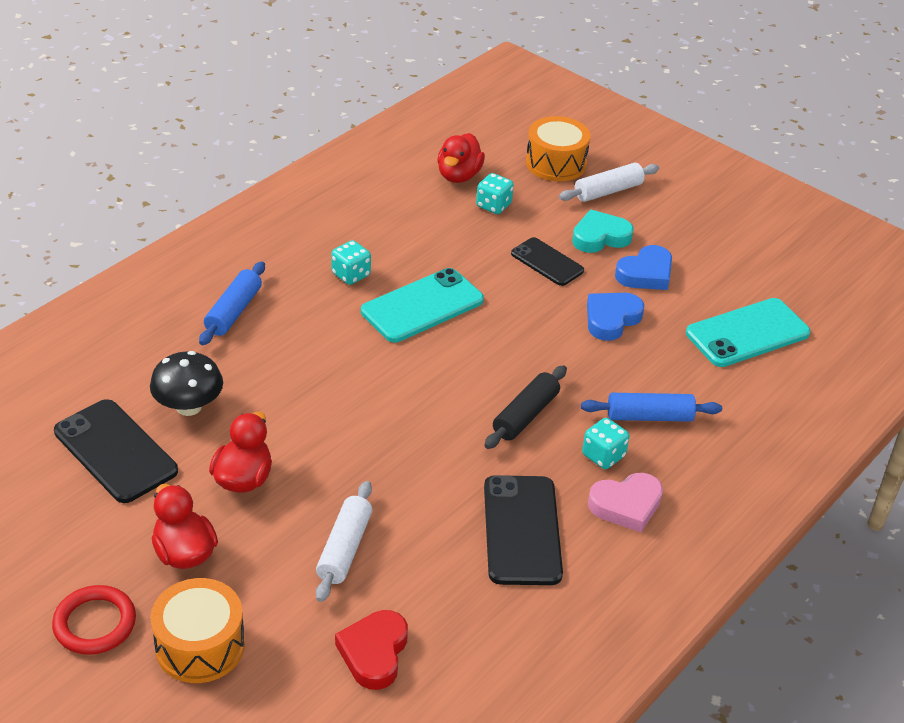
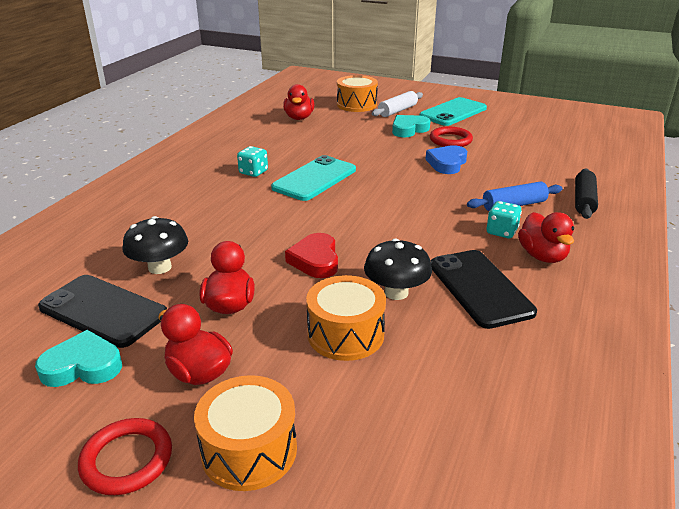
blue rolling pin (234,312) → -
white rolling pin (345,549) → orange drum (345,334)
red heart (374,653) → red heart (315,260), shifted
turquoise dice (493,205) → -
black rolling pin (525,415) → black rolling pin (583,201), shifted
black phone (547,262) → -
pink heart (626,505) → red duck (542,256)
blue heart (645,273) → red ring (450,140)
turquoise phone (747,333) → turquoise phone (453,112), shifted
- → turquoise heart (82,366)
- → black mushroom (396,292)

### Requirement
Set down, unchanged, the line that contains "red heart (374,653)" together with every later line in the records, through the last one.

### Response area
red heart (374,653) → red heart (315,260), shifted
turquoise dice (493,205) → -
black rolling pin (525,415) → black rolling pin (583,201), shifted
black phone (547,262) → -
pink heart (626,505) → red duck (542,256)
blue heart (645,273) → red ring (450,140)
turquoise phone (747,333) → turquoise phone (453,112), shifted
- → turquoise heart (82,366)
- → black mushroom (396,292)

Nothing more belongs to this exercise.